RECORDS.
------------------------------------------------
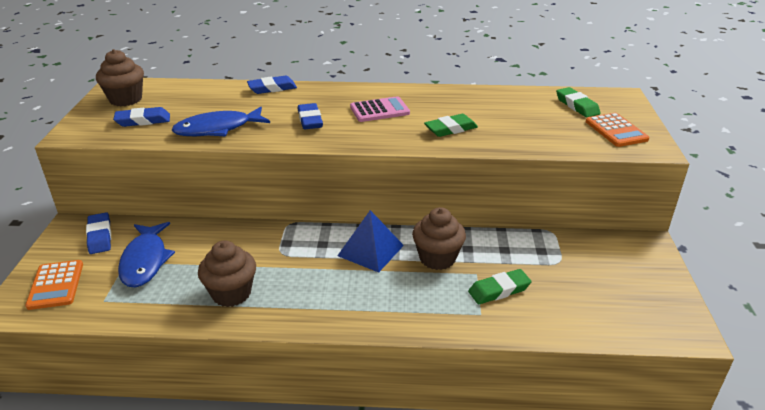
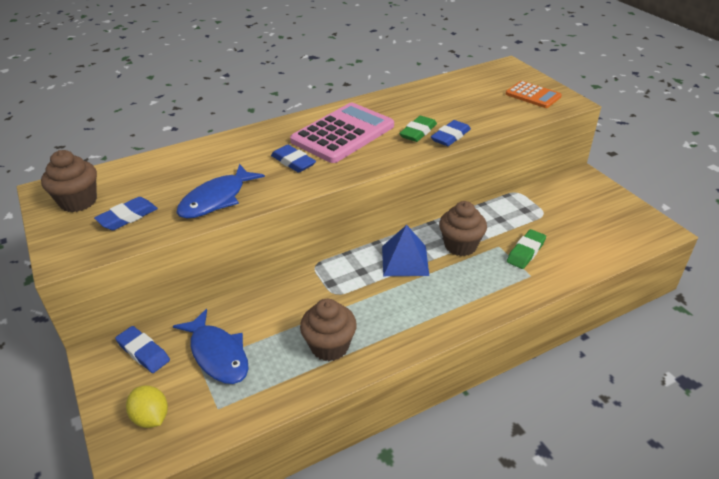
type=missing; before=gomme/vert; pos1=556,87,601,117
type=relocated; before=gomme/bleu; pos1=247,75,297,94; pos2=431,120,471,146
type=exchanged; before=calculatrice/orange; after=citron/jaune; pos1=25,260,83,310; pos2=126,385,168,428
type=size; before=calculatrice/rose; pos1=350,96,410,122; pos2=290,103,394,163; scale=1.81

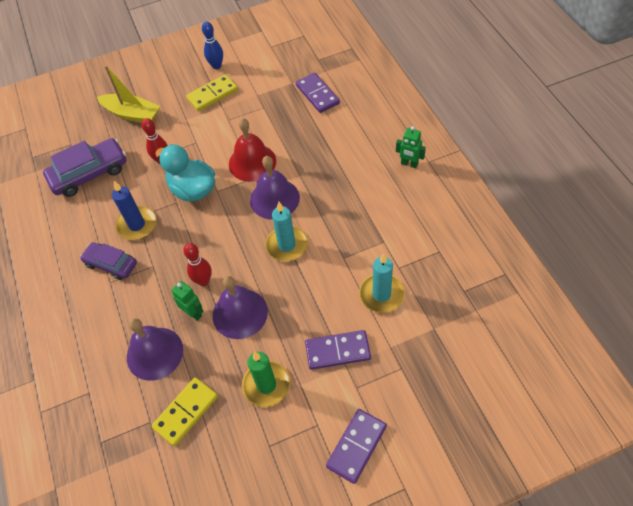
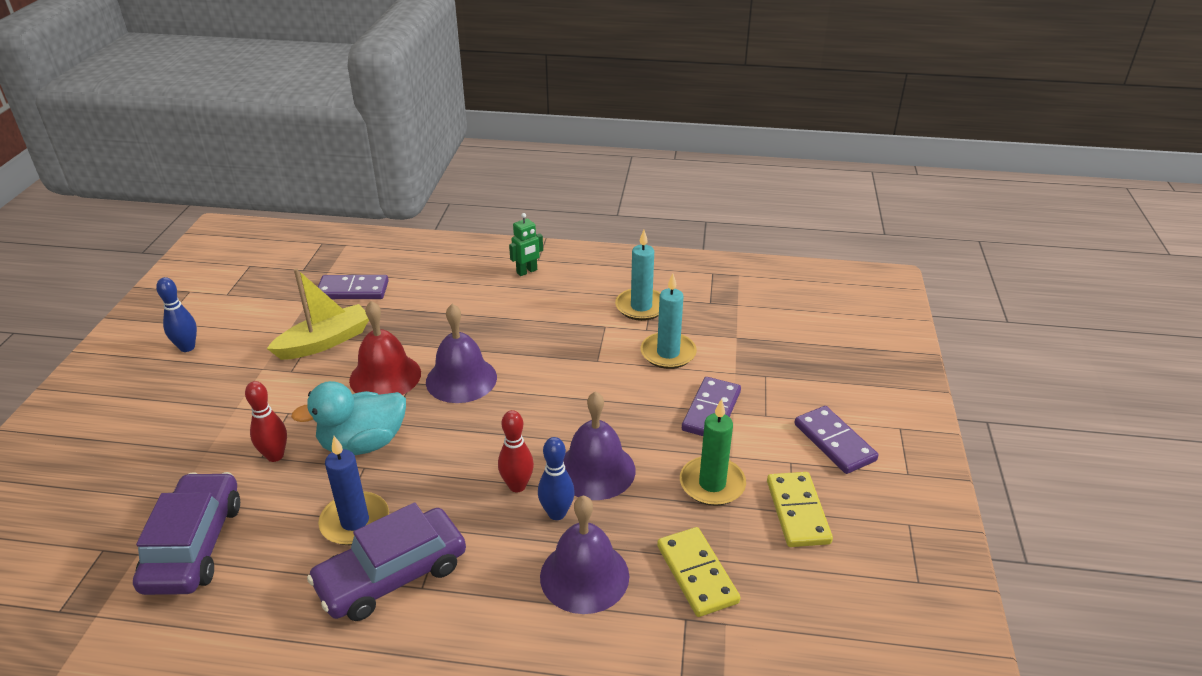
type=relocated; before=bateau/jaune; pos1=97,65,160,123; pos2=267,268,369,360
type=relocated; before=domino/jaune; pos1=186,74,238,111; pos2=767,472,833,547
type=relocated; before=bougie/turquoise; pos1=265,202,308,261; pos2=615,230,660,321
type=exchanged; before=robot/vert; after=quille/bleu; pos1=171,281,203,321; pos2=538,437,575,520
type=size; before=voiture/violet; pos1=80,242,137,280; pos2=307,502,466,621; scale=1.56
------------------------------------------------
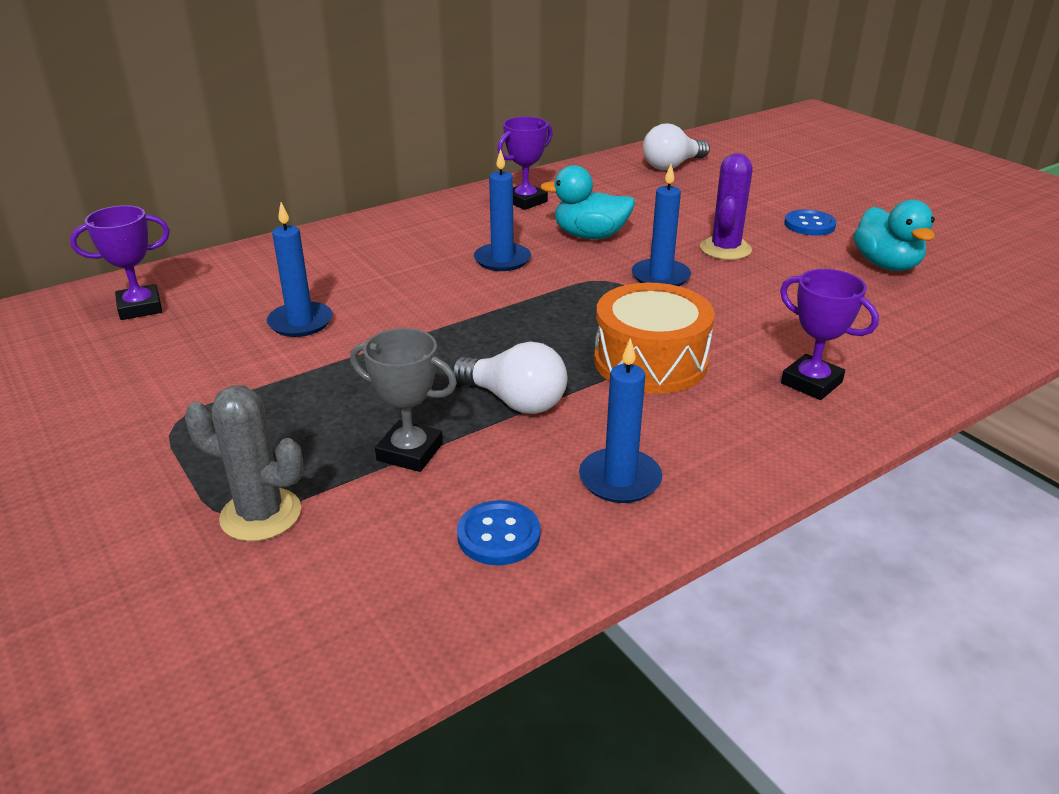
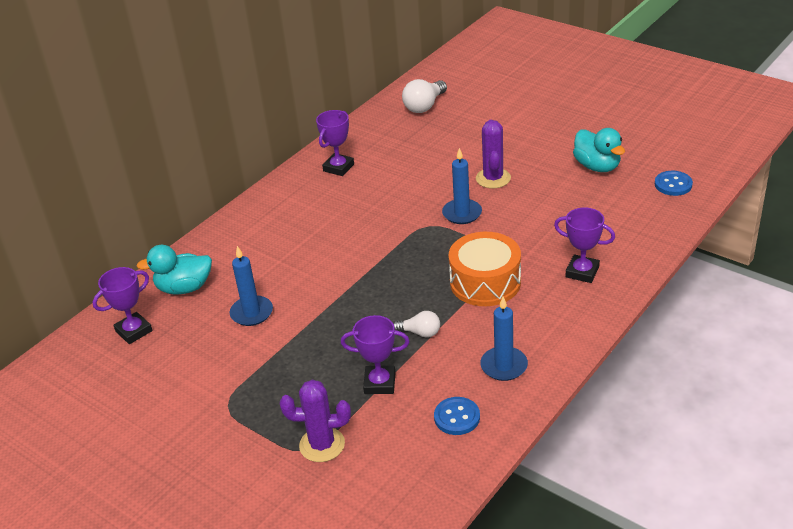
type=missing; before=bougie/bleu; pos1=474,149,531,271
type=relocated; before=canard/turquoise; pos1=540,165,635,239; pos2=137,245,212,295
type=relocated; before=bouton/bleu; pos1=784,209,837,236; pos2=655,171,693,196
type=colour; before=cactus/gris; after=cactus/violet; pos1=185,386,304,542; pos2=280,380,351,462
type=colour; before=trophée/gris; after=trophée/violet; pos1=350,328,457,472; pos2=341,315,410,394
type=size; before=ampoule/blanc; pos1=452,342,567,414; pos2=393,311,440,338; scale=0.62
------------------------------------------------
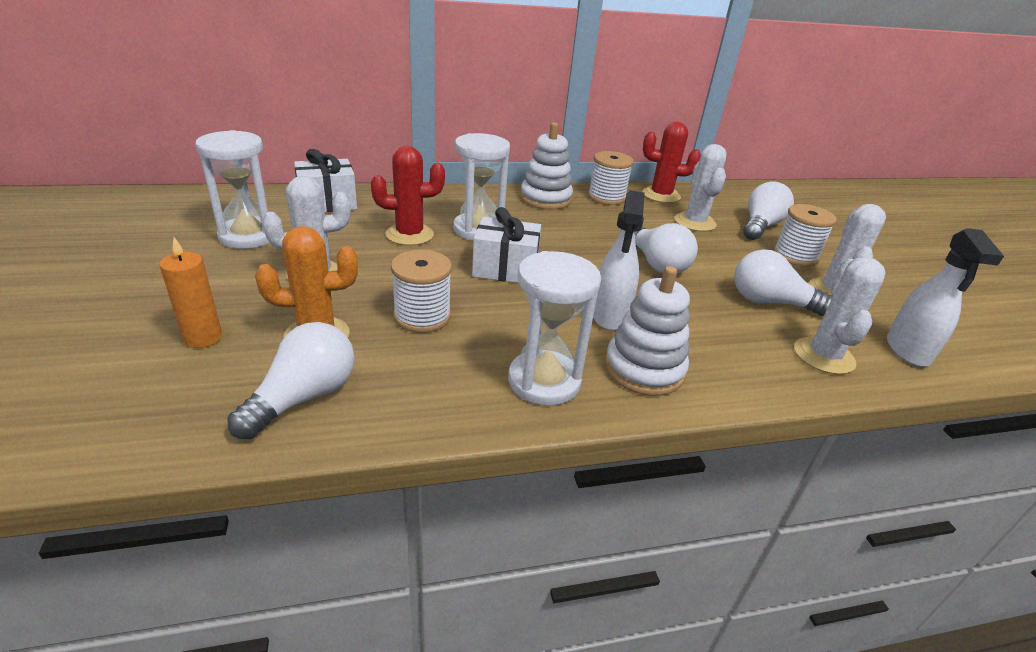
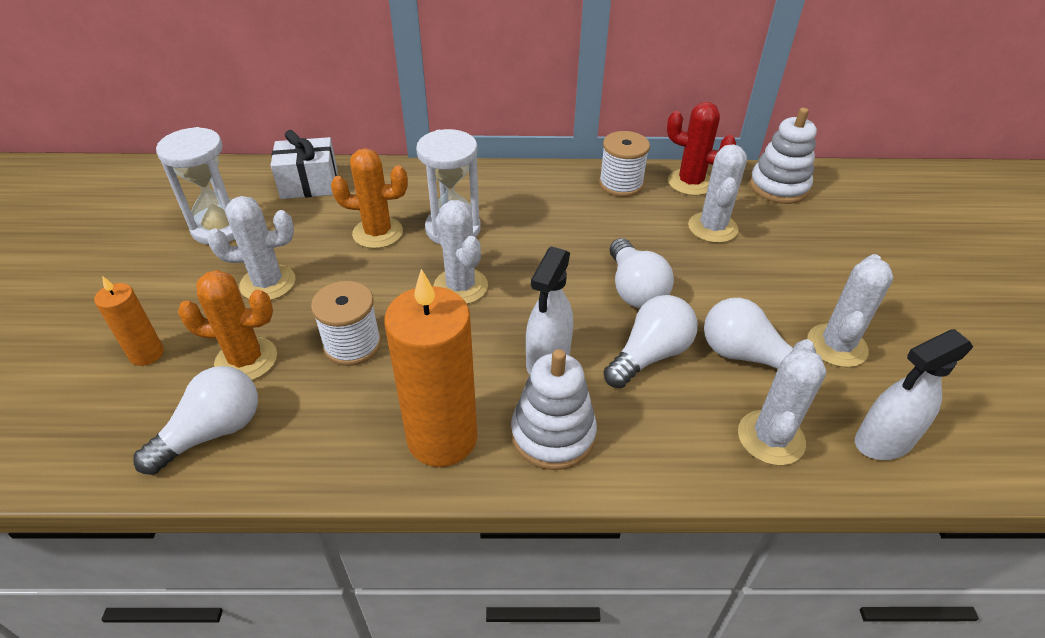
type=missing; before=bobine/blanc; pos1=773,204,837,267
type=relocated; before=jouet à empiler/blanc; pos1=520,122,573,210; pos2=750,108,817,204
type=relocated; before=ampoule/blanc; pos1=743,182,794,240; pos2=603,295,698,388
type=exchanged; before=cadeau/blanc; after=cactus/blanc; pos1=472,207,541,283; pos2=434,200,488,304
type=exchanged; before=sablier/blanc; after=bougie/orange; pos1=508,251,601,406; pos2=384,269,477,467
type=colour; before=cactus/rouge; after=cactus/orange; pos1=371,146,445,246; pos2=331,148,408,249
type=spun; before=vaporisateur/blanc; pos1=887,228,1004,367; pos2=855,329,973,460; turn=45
------------------------------------------------
WHAT TO PRODUCE. Set down again, word for word, the stretch of records from the line with "type=exchanged; before=robot/vert; after=quille/bleu;" to the line with "type=size; before=voiture/violet; pos1=80,242,137,280;", both of those lines included.

EXERCISE SOLUTION.
type=exchanged; before=robot/vert; after=quille/bleu; pos1=171,281,203,321; pos2=538,437,575,520
type=size; before=voiture/violet; pos1=80,242,137,280; pos2=307,502,466,621; scale=1.56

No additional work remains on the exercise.